**AIM OF THE EXERCISE:** Could you reproduce all the entries under this sentence exactly, leaving the images aside?
---
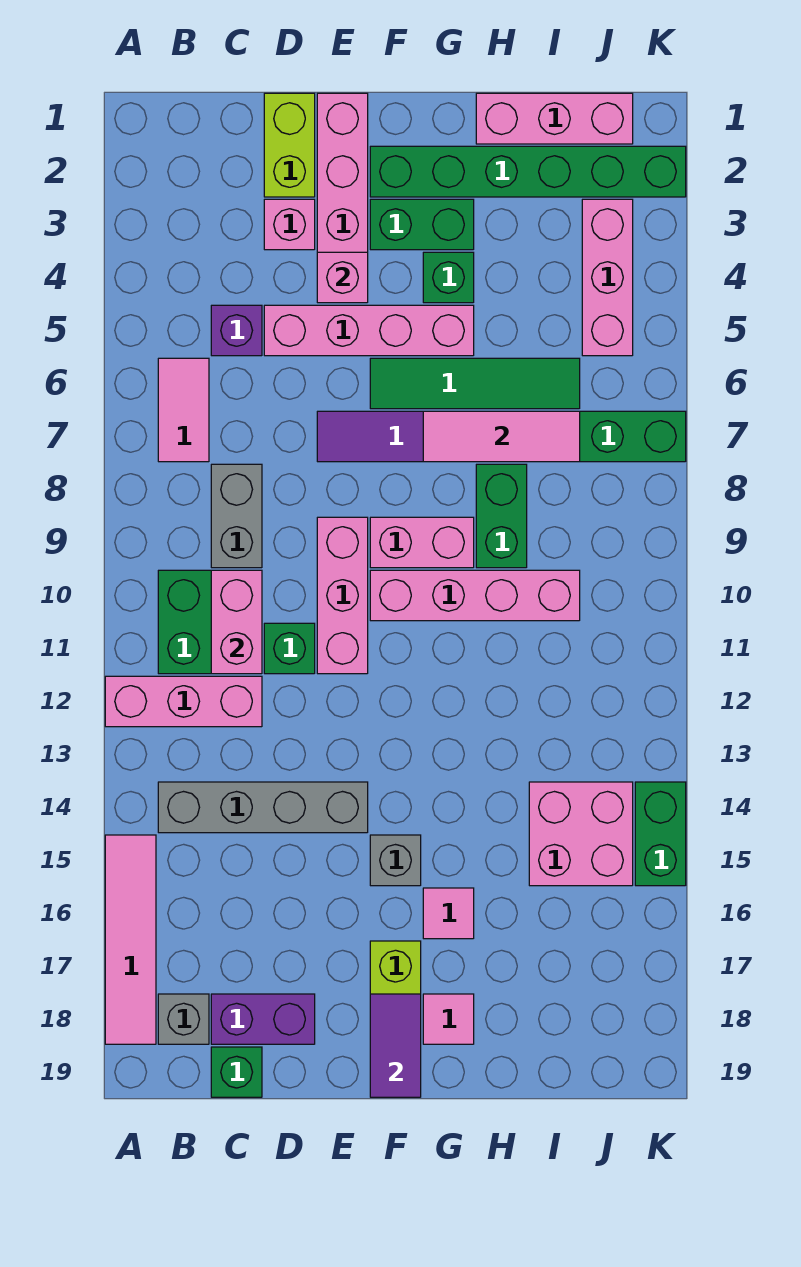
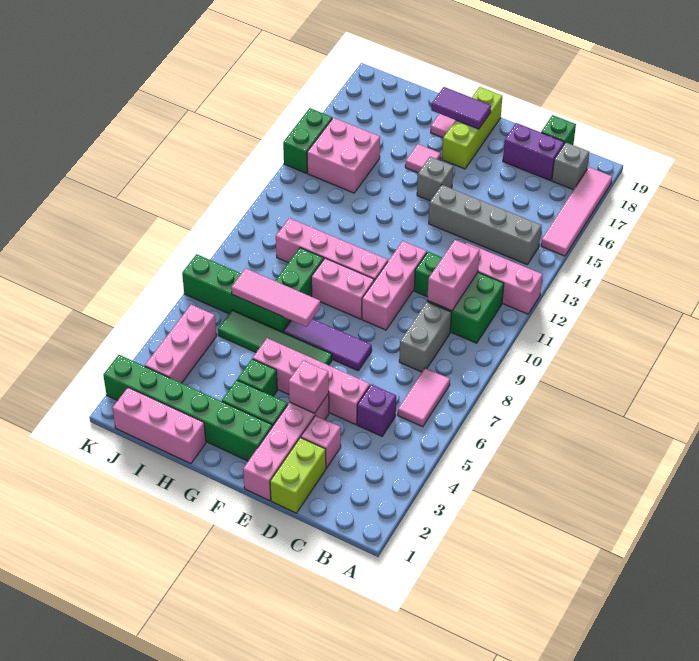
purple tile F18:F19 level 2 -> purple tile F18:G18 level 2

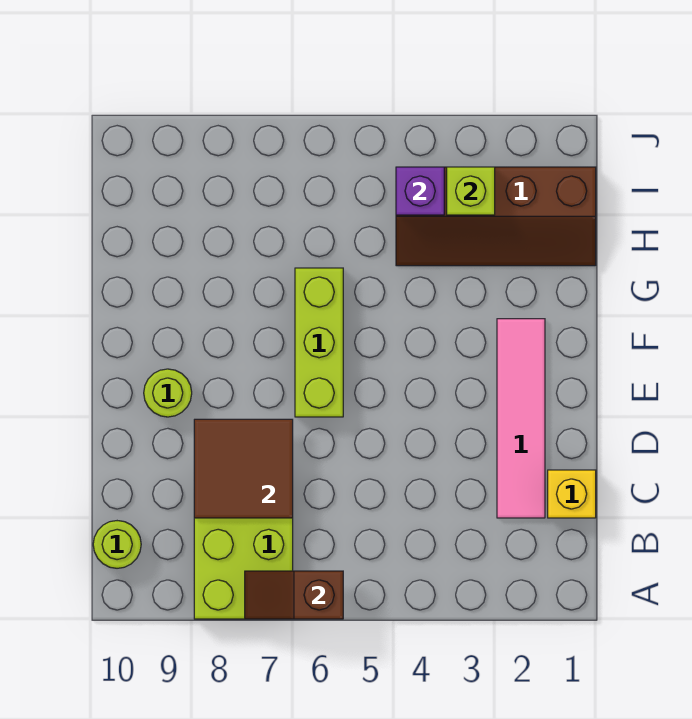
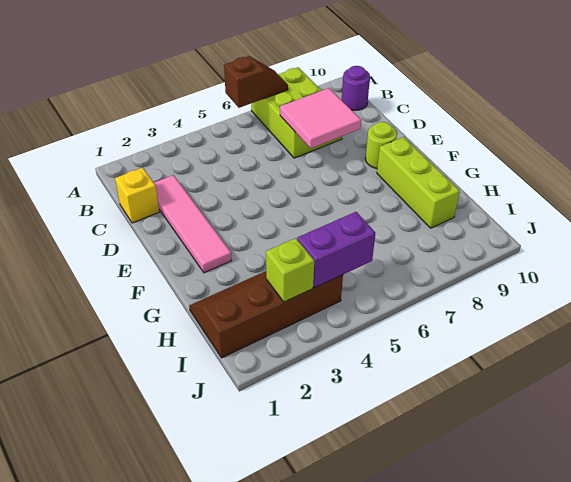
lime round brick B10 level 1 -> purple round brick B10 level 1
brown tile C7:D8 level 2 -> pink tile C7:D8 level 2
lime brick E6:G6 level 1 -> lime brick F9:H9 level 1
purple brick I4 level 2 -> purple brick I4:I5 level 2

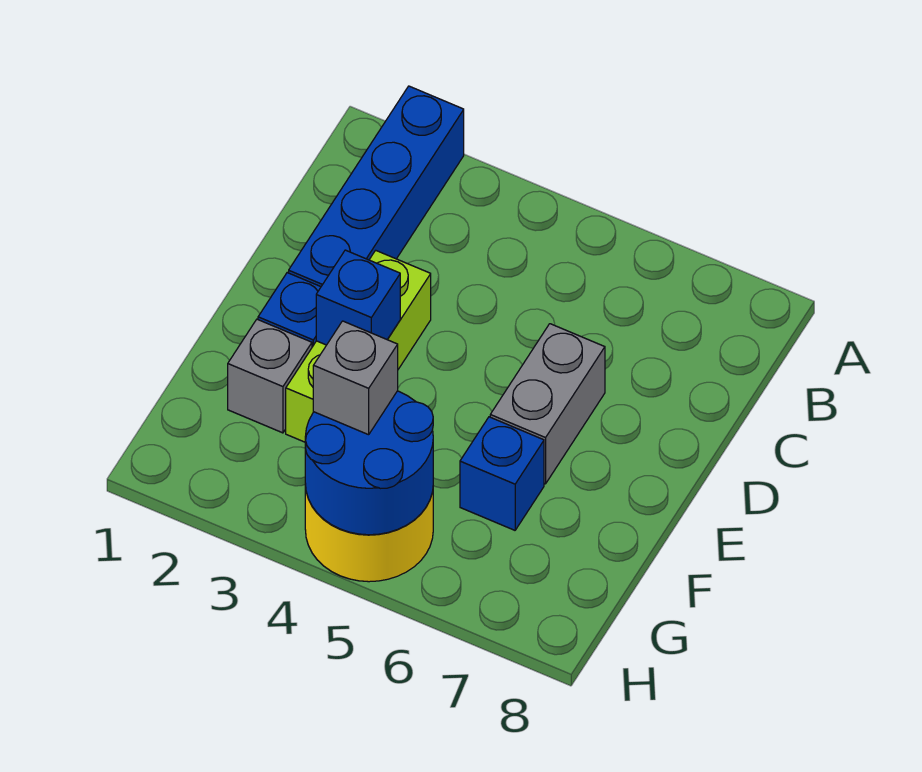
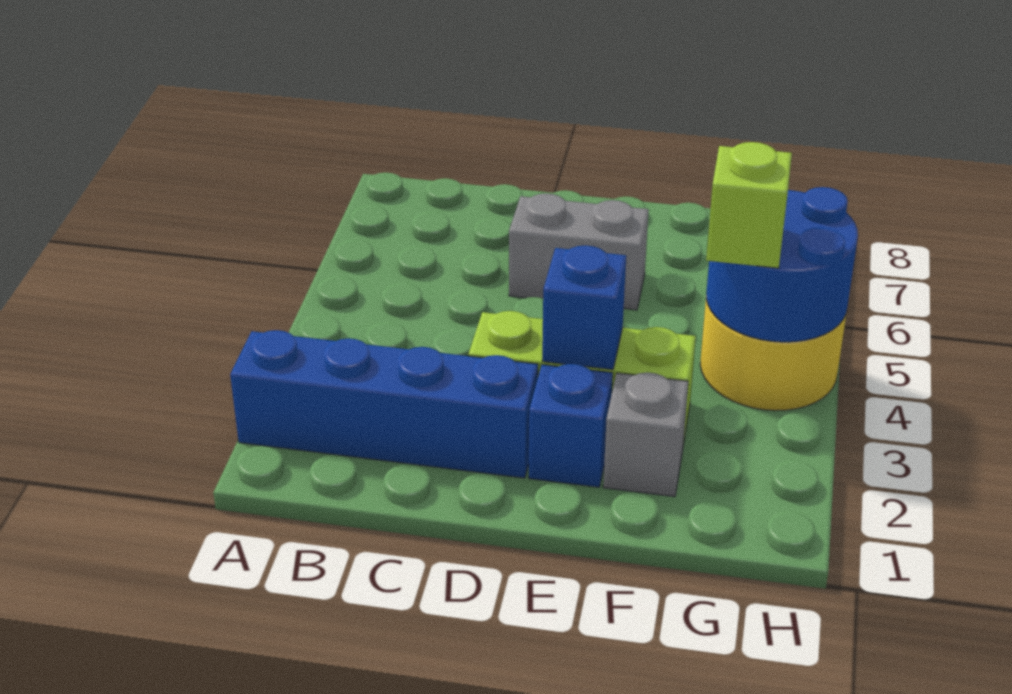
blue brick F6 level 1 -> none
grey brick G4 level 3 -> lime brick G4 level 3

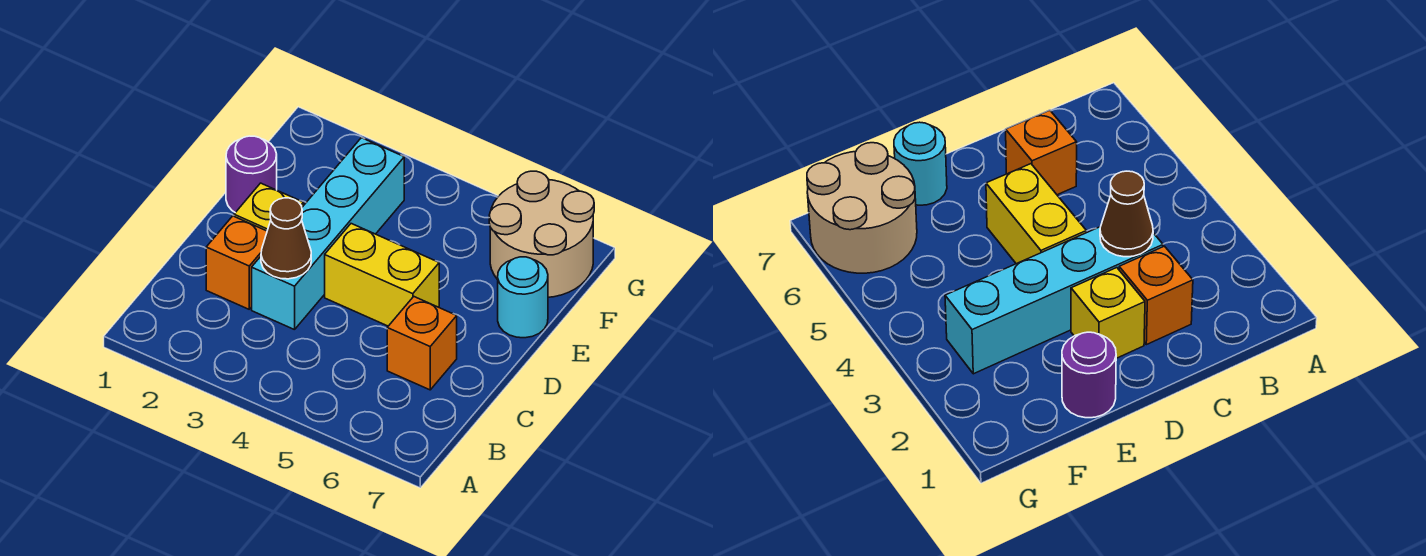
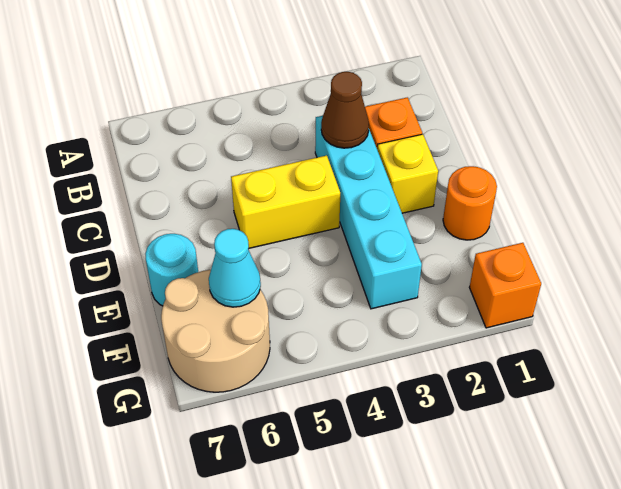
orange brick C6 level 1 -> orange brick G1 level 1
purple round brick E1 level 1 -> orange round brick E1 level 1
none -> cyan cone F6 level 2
---
**ANSWER SECTION:**
purple tile F18:F19 level 2 -> purple tile F18:G18 level 2

lime round brick B10 level 1 -> purple round brick B10 level 1
brown tile C7:D8 level 2 -> pink tile C7:D8 level 2
lime brick E6:G6 level 1 -> lime brick F9:H9 level 1
purple brick I4 level 2 -> purple brick I4:I5 level 2

blue brick F6 level 1 -> none
grey brick G4 level 3 -> lime brick G4 level 3

orange brick C6 level 1 -> orange brick G1 level 1
purple round brick E1 level 1 -> orange round brick E1 level 1
none -> cyan cone F6 level 2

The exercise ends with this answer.